>>>
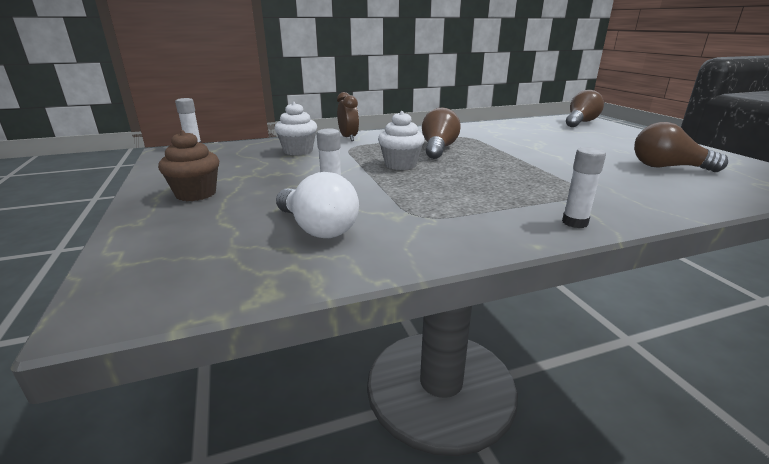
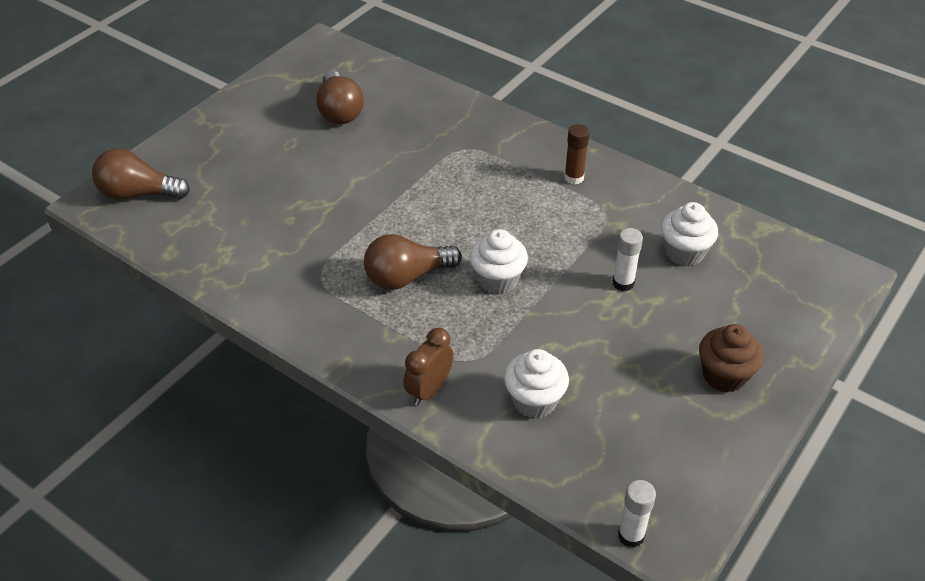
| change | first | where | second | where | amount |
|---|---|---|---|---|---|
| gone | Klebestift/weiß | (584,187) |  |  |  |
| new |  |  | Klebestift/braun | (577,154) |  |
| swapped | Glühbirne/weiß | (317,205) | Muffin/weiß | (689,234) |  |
<<<
What is expected: Scan the data above and report each line in which "Klebestift" is present.

Solution to this problem:
| gone | Klebestift/weiß | (584,187) |  |  |  |
| new |  |  | Klebestift/braun | (577,154) |  |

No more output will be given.